● Problem details:
Swap "screenshot" for "image" in the lines from the line with "has width=1620, height=2292." to the line with "gasket is located", leaving everything else unchanged. Do not include the pictures in your reply.

● Input material:
----
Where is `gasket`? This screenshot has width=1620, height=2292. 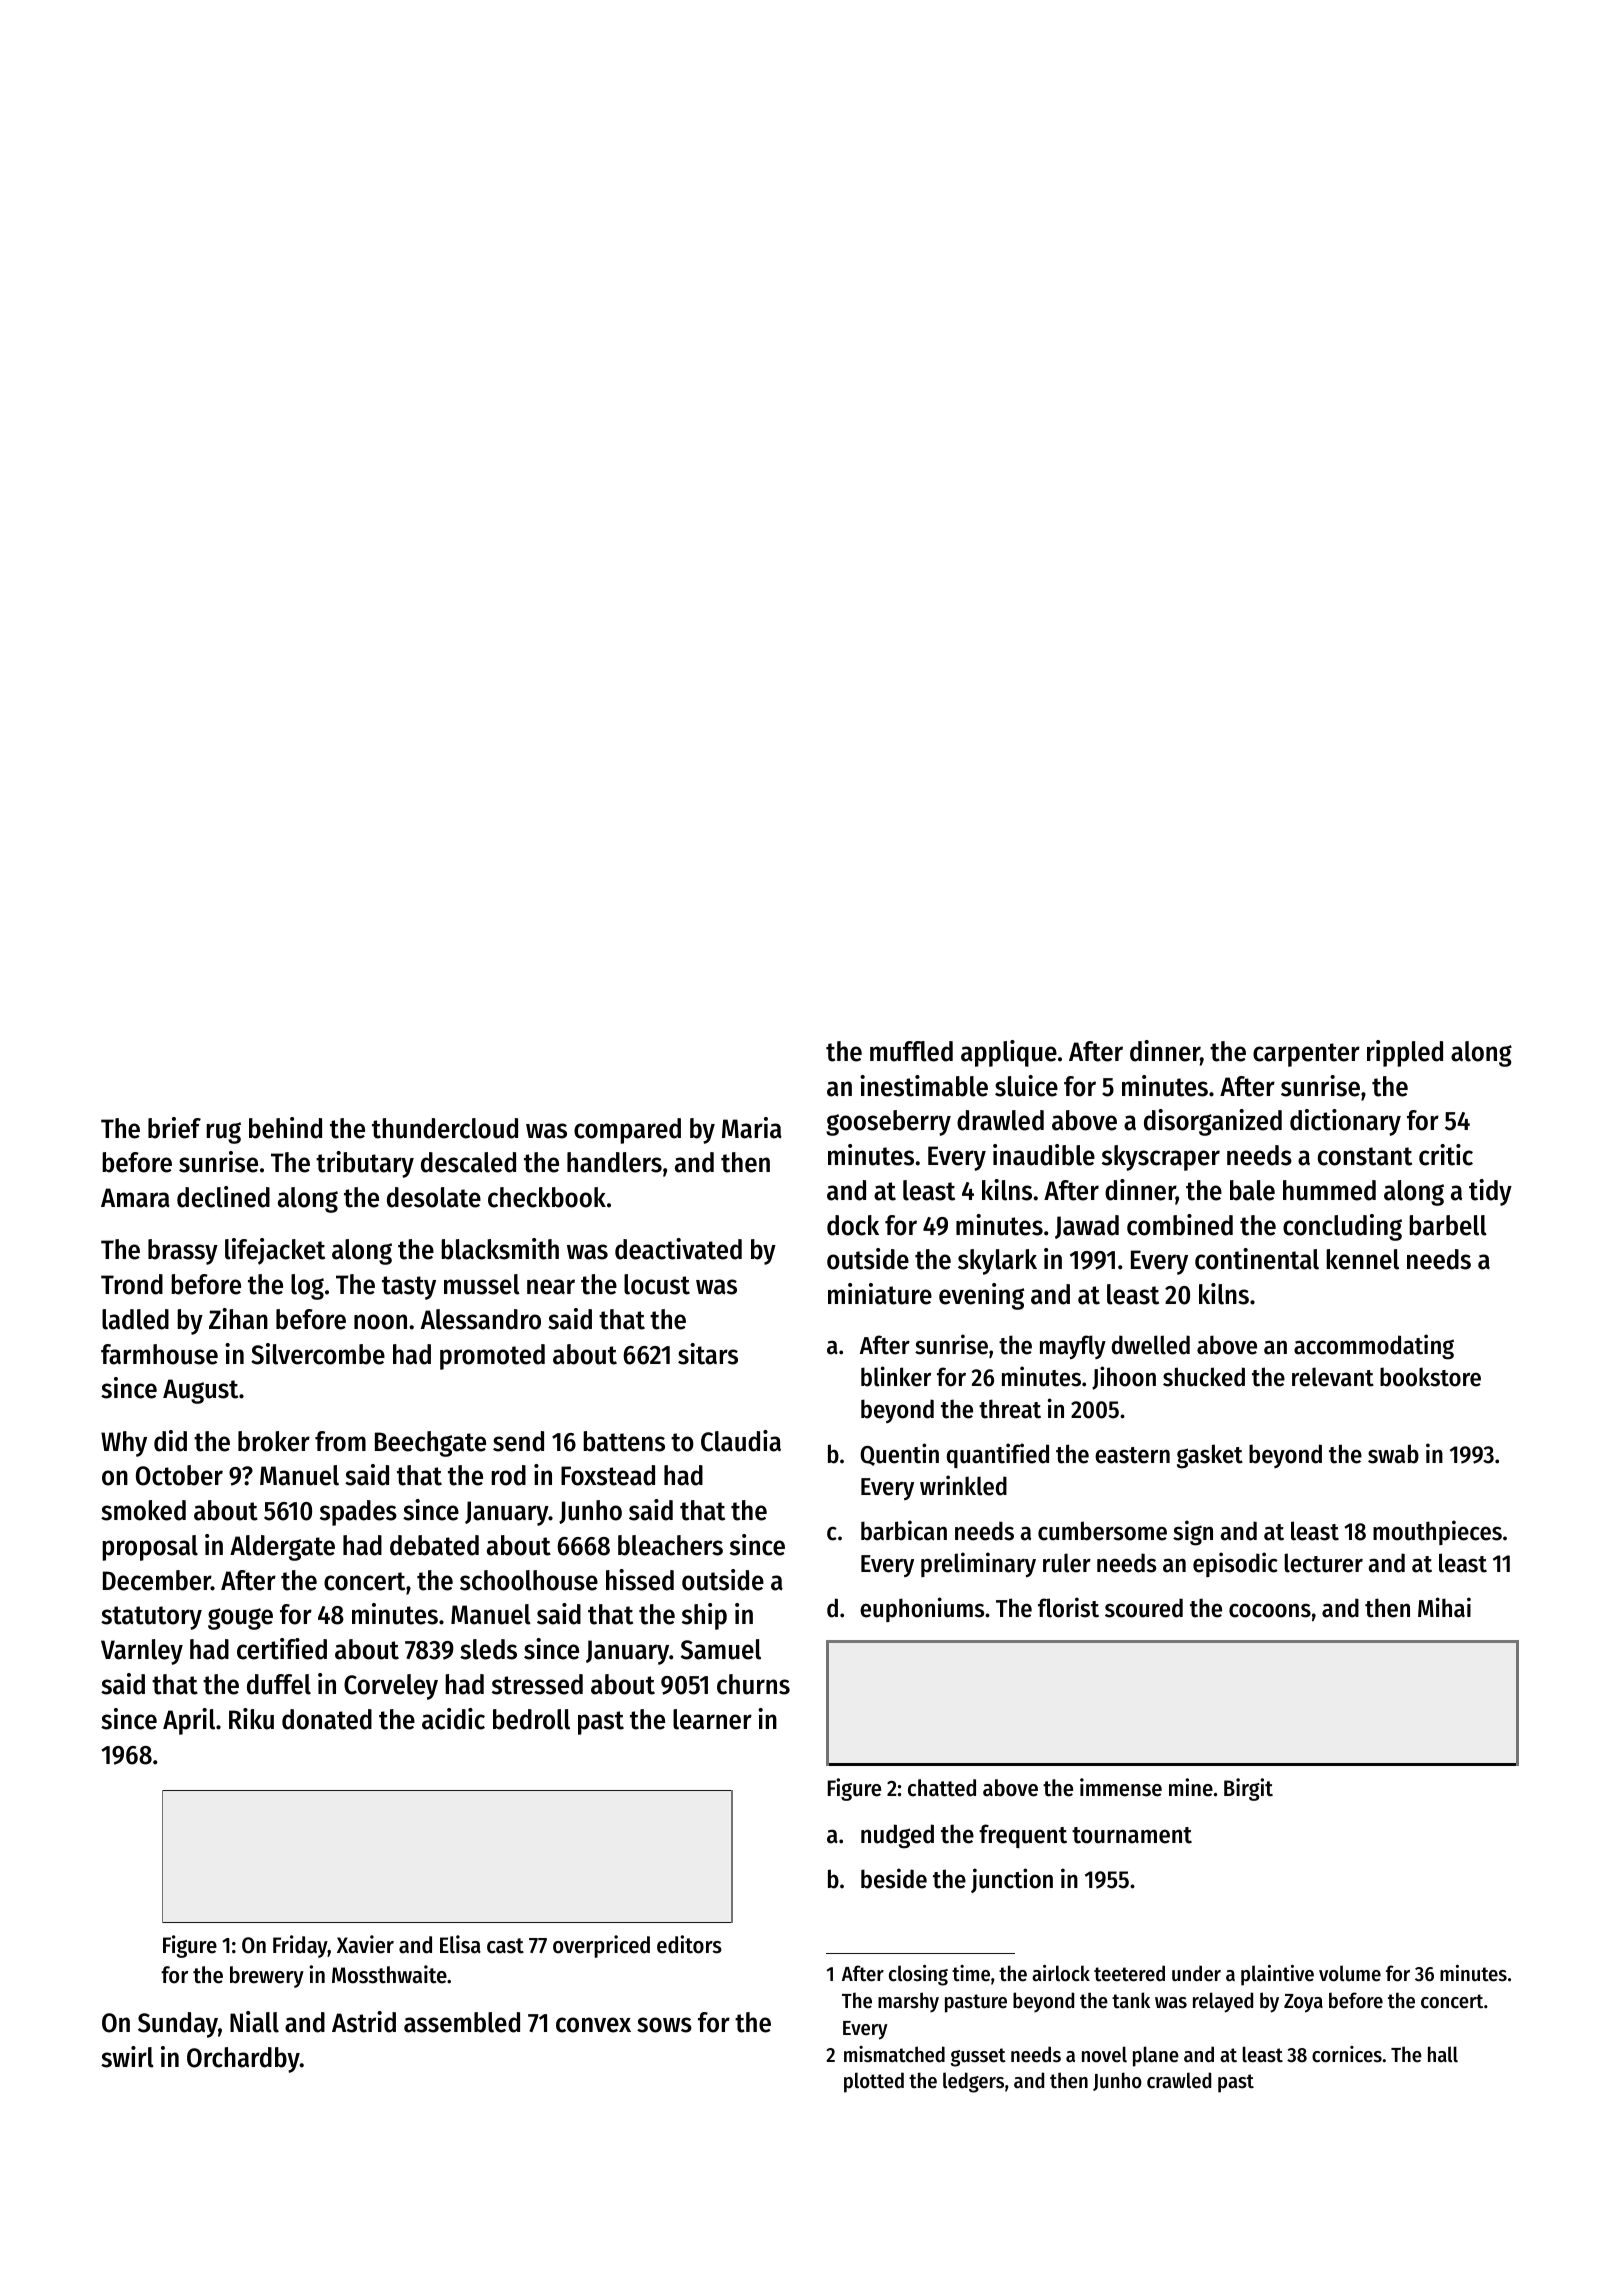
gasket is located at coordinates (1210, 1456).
----
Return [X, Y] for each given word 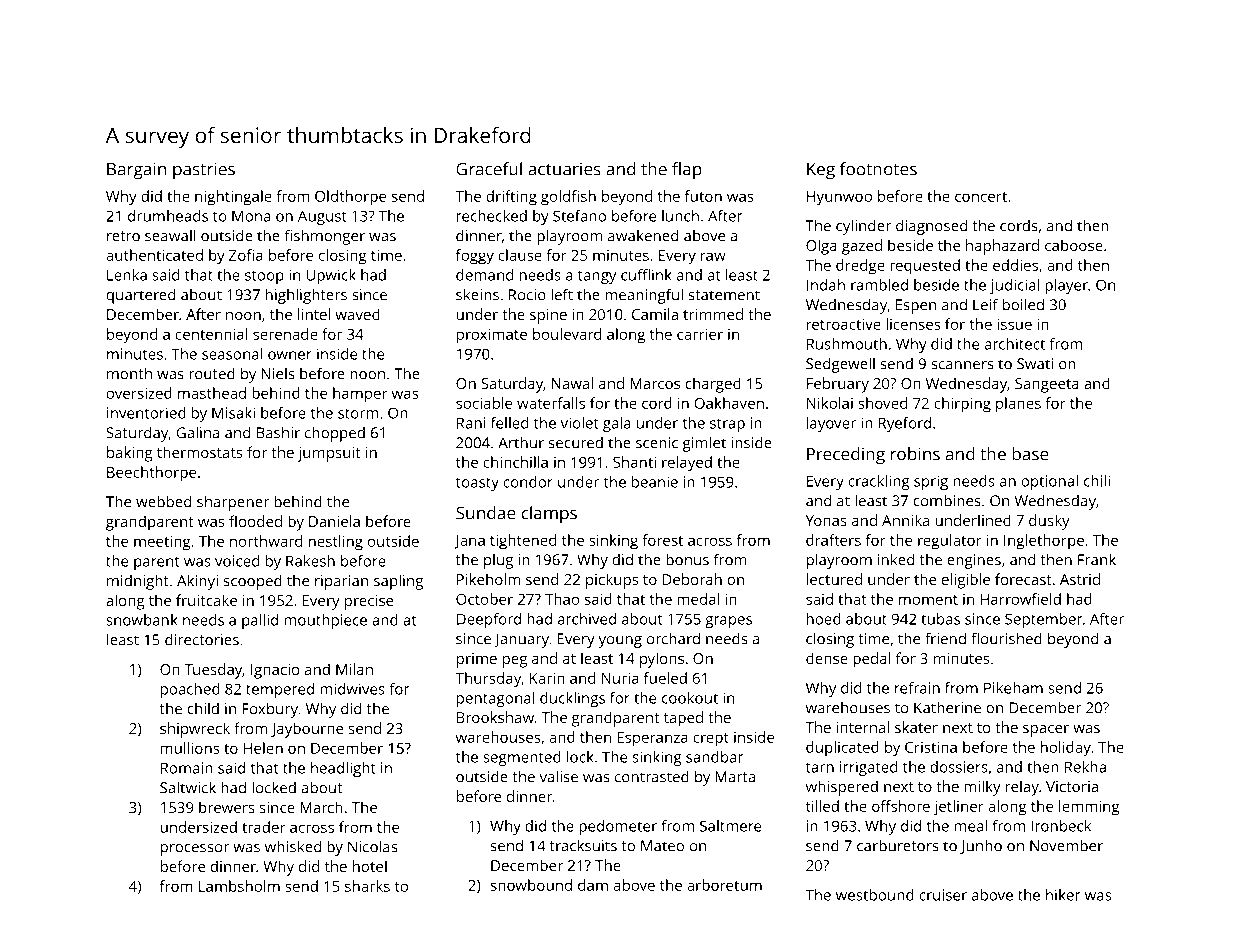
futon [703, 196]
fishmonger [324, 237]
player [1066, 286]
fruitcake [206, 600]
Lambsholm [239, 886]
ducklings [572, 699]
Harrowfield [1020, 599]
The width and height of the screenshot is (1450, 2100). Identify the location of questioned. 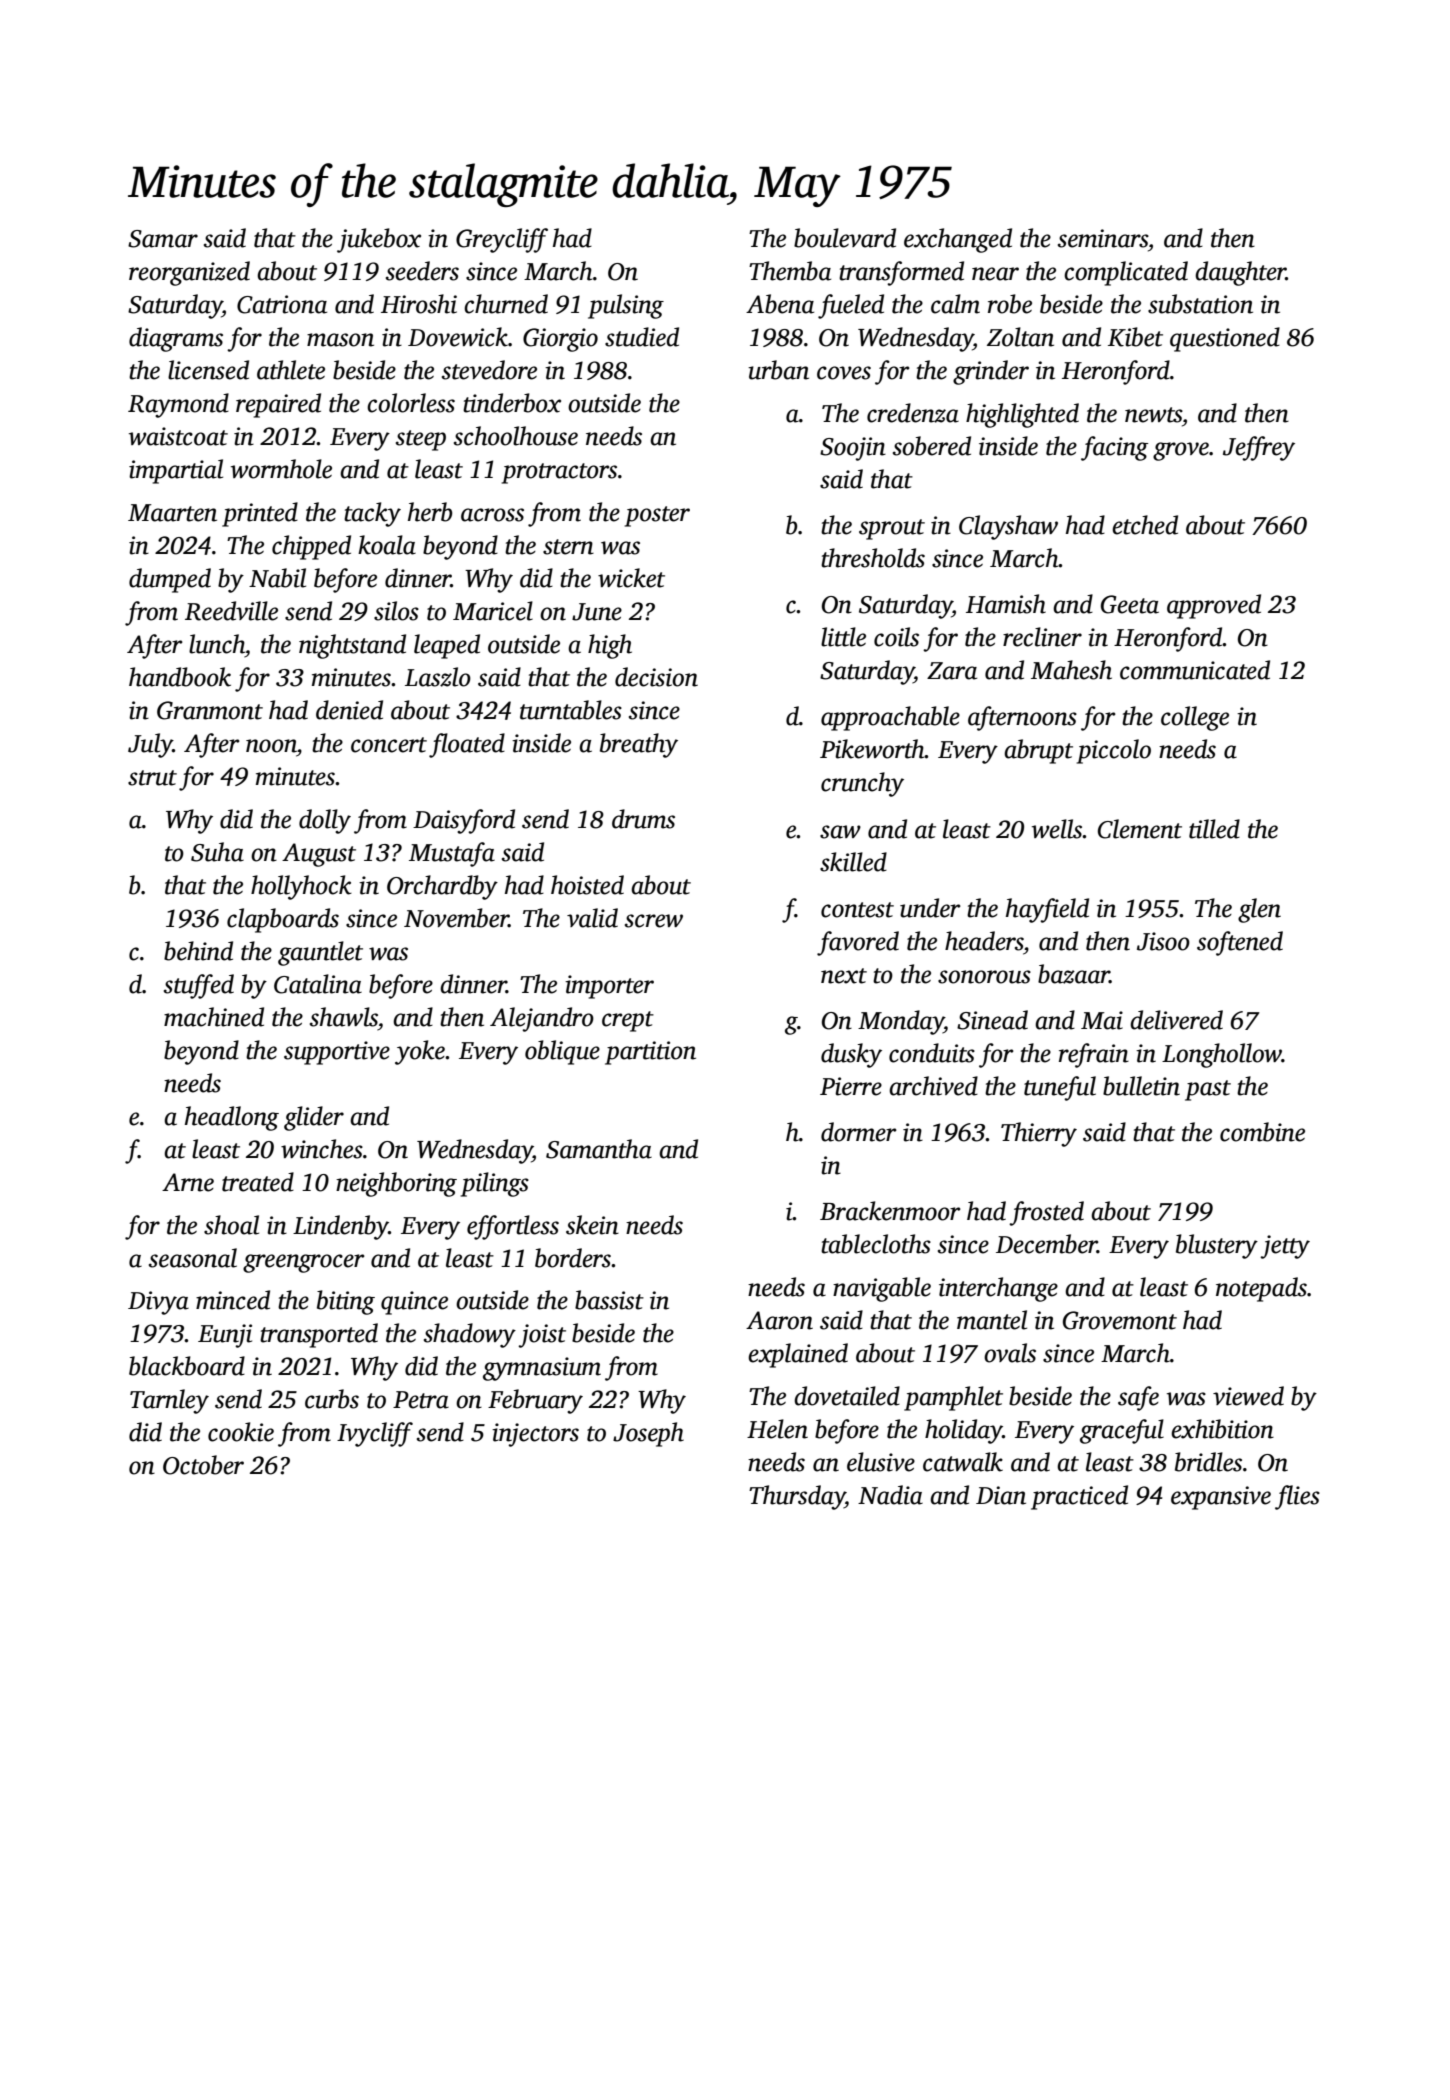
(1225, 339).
----
● Written solution:
Where is `gasket`? This image has width=1620, height=2292. 
gasket is located at coordinates (1210, 1456).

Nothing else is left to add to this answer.